== WORK INSTRUCTIONS ==
Using the entries below, quote exactly the span of lines that begins with the line containing "D6: LED white" and ends with the final line.
(MATERIAL SUPPLIED begins)
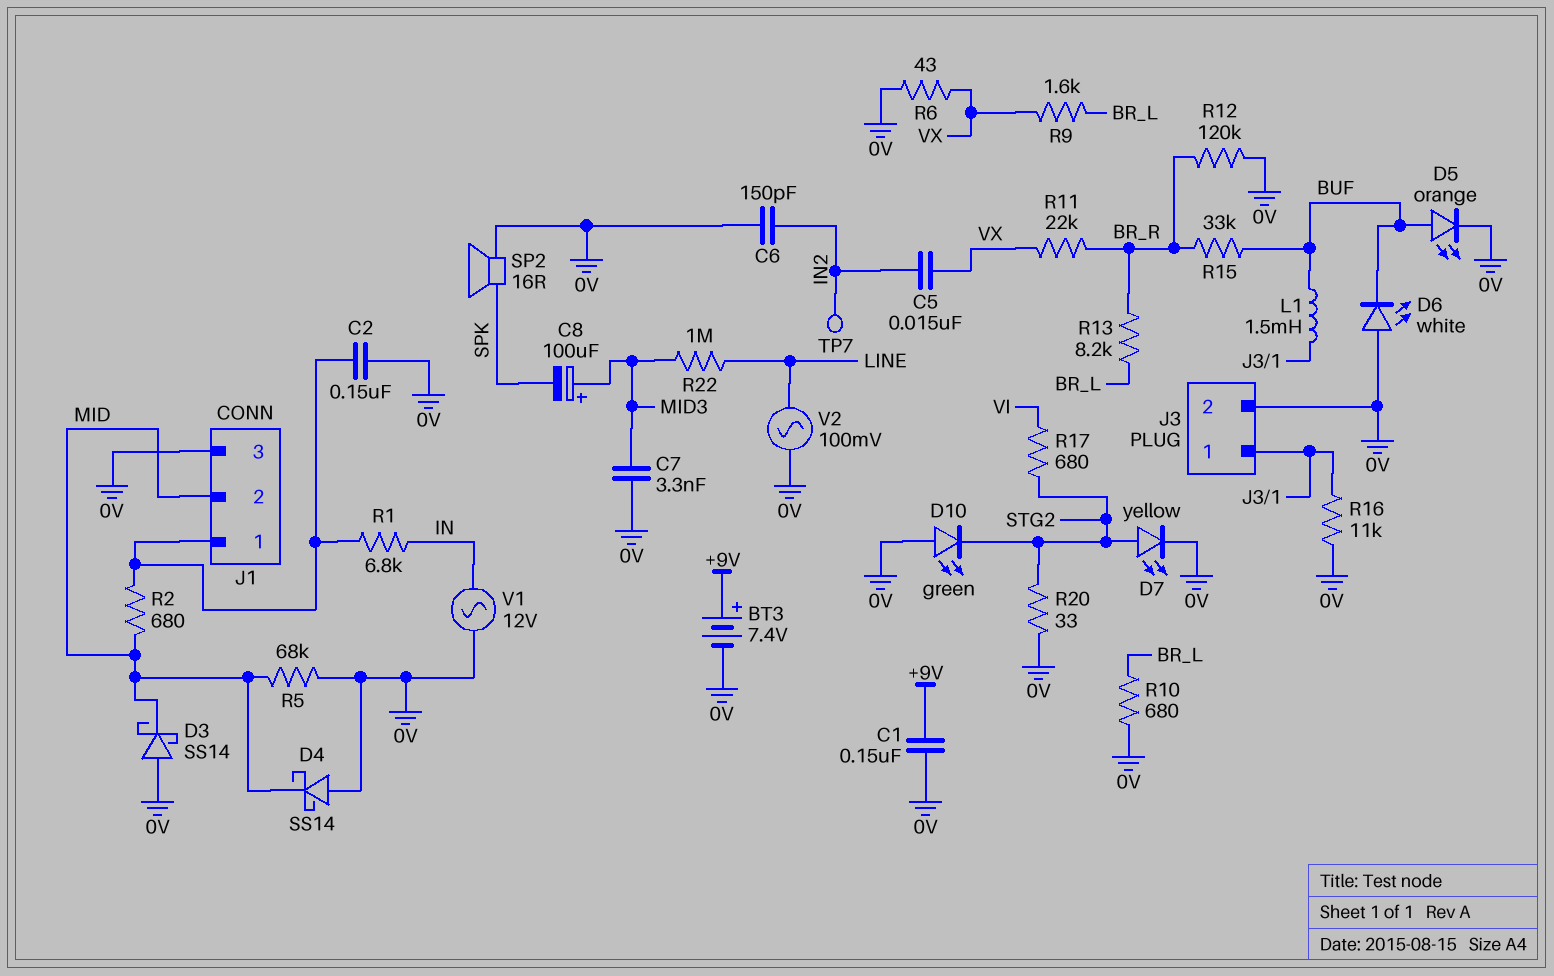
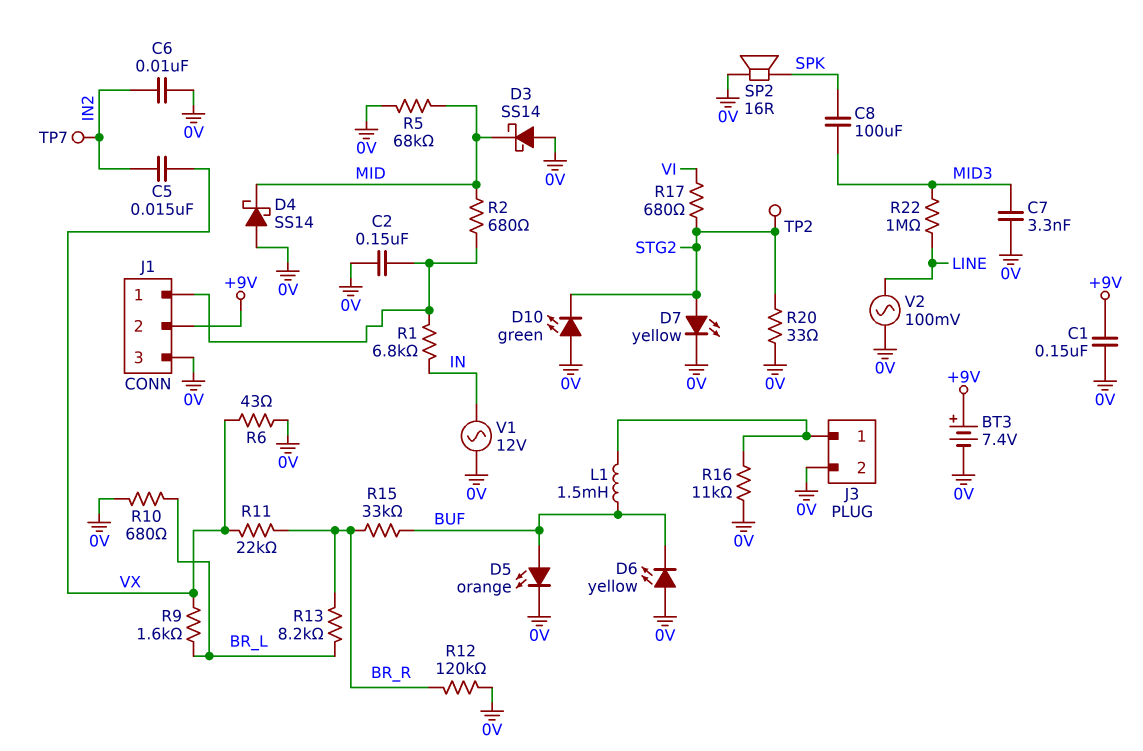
C6: 150pF (0V, IN2) -> 10nF (0V, IN2)
C8: 100uF (plus MID3, minus SPK) -> 100uF (MID3, SPK)
D6: LED white (A 0V, K BUF) -> LED yellow (A 0V, K BUF)
J1 pin 2: MID -> +9V
TP2: none -> test point (STG2)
(MATERIAL SUPPLIED ends)
== THE COMPLETED TASK ==
D6: LED white (A 0V, K BUF) -> LED yellow (A 0V, K BUF)
J1 pin 2: MID -> +9V
TP2: none -> test point (STG2)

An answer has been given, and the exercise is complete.